[TO DO] What is needed is an exact copy of the records, with the images left out.

[EXTRACTED MATERIAL]
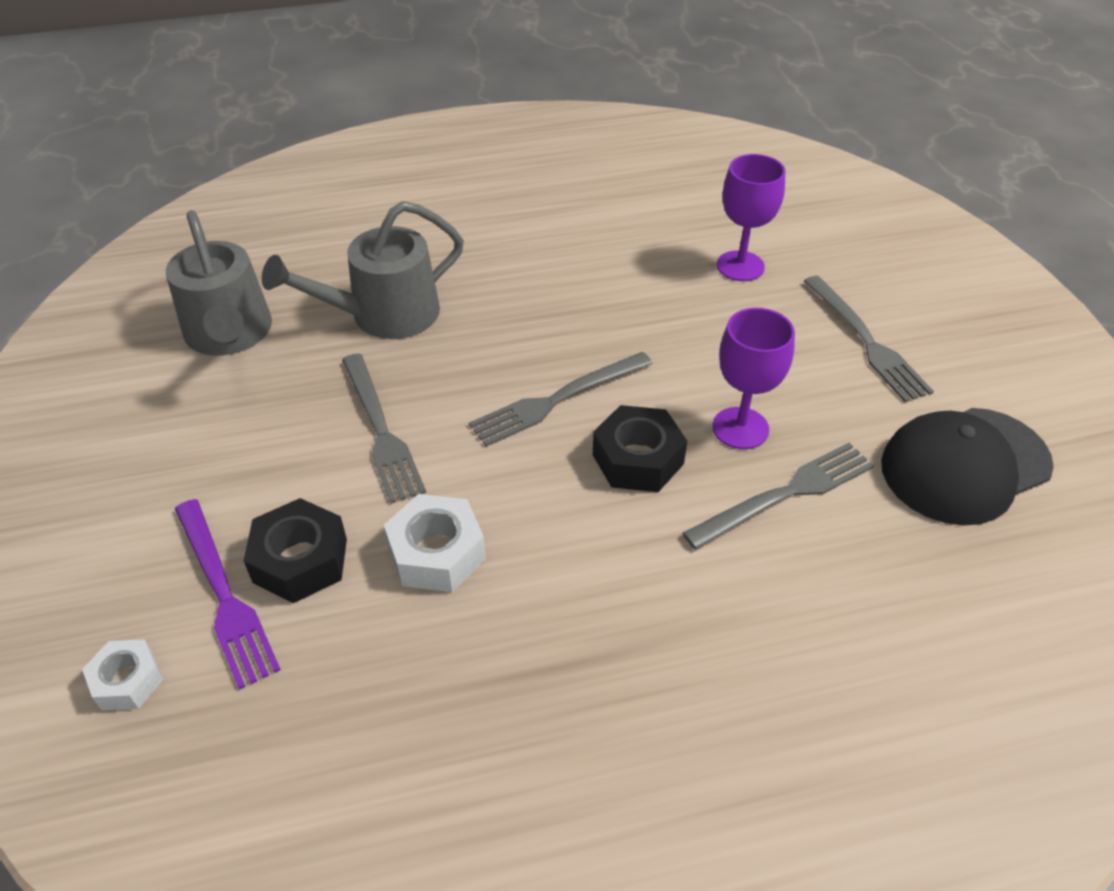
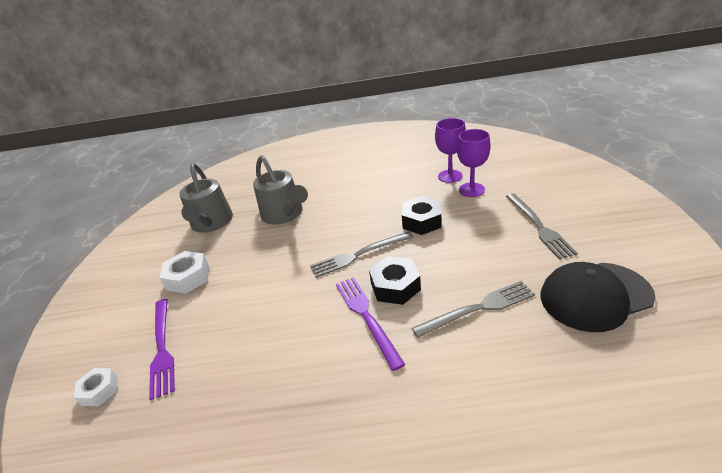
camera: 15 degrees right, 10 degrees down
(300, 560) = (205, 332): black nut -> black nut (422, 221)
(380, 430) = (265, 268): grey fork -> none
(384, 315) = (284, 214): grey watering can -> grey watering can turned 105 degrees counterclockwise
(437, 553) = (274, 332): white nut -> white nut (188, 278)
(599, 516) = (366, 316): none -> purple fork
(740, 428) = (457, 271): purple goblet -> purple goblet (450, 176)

[FINISHED EXERCISE]
camera: 15 degrees right, 10 degrees down
(300, 560) = (205, 332): black nut -> black nut (422, 221)
(380, 430) = (265, 268): grey fork -> none
(384, 315) = (284, 214): grey watering can -> grey watering can turned 105 degrees counterclockwise
(437, 553) = (274, 332): white nut -> white nut (188, 278)
(599, 516) = (366, 316): none -> purple fork
(740, 428) = (457, 271): purple goblet -> purple goblet (450, 176)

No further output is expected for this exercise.